== Record extracts ==
|---|

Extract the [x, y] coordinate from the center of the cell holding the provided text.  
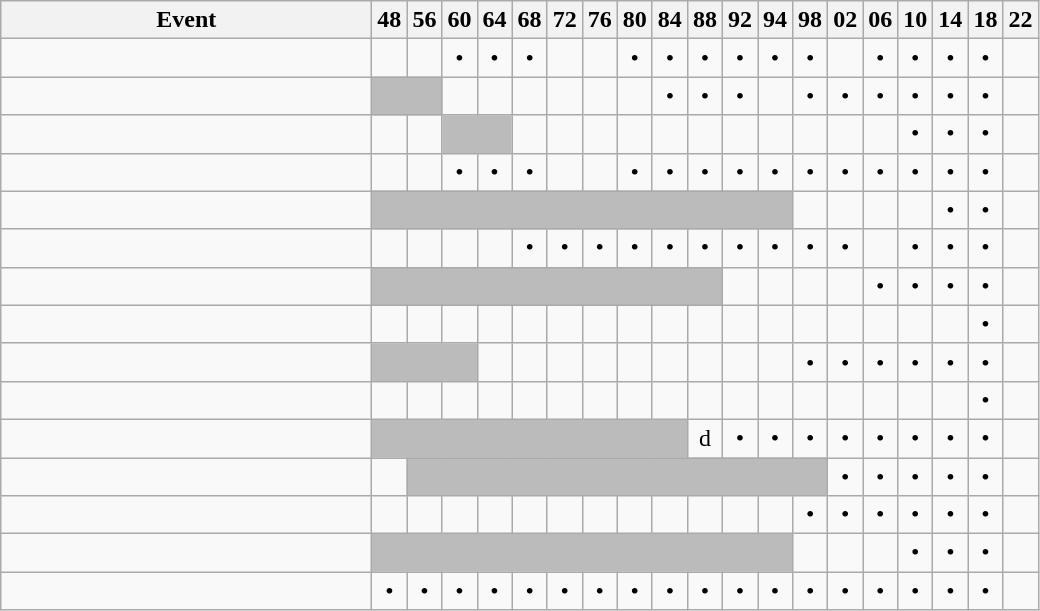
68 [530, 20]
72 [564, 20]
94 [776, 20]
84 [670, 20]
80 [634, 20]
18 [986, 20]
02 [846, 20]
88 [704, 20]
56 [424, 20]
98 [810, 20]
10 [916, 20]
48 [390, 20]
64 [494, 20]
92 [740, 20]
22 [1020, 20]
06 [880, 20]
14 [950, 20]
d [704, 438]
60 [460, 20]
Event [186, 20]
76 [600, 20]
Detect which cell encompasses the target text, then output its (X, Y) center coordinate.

|---|

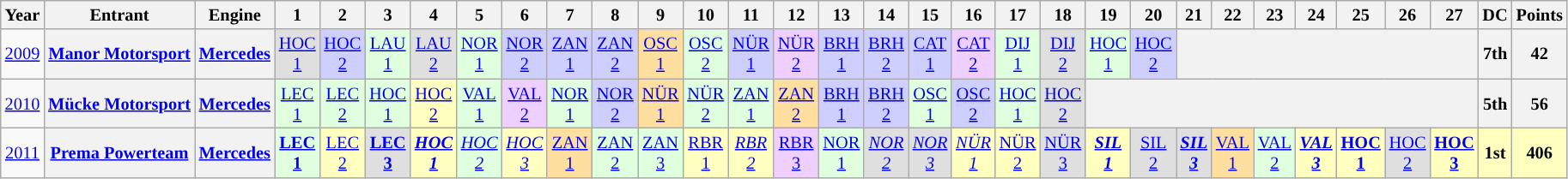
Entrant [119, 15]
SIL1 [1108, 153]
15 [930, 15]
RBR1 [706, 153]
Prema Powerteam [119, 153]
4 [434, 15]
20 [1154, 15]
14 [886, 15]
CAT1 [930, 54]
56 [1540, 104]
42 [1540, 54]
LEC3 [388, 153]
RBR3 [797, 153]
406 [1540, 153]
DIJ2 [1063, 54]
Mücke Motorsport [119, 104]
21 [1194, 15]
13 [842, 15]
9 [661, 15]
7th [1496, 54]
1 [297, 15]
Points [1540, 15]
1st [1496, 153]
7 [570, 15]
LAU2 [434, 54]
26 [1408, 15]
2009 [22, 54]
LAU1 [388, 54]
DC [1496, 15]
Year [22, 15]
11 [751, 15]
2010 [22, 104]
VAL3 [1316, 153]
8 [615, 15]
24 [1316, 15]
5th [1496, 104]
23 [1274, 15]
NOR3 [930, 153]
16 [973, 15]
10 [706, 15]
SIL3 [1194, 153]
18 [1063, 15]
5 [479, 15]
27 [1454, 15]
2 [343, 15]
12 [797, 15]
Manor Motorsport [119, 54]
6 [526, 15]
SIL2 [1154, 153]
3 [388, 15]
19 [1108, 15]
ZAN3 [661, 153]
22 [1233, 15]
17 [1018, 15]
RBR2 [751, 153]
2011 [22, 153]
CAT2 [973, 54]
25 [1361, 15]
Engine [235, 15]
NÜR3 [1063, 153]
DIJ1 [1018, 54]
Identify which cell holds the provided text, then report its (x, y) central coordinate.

|---|

== What you will do ==
Copy out the stretch of lines from the one containing "68 [530, 20]" through the one containing "Detect which cell", including both of those lines.

== Written answer ==
68 [530, 20]
72 [564, 20]
94 [776, 20]
84 [670, 20]
80 [634, 20]
18 [986, 20]
02 [846, 20]
88 [704, 20]
56 [424, 20]
98 [810, 20]
10 [916, 20]
48 [390, 20]
64 [494, 20]
92 [740, 20]
22 [1020, 20]
06 [880, 20]
14 [950, 20]
d [704, 438]
60 [460, 20]
Event [186, 20]
76 [600, 20]
Detect which cell encompasses the target text, then output its (X, Y) center coordinate.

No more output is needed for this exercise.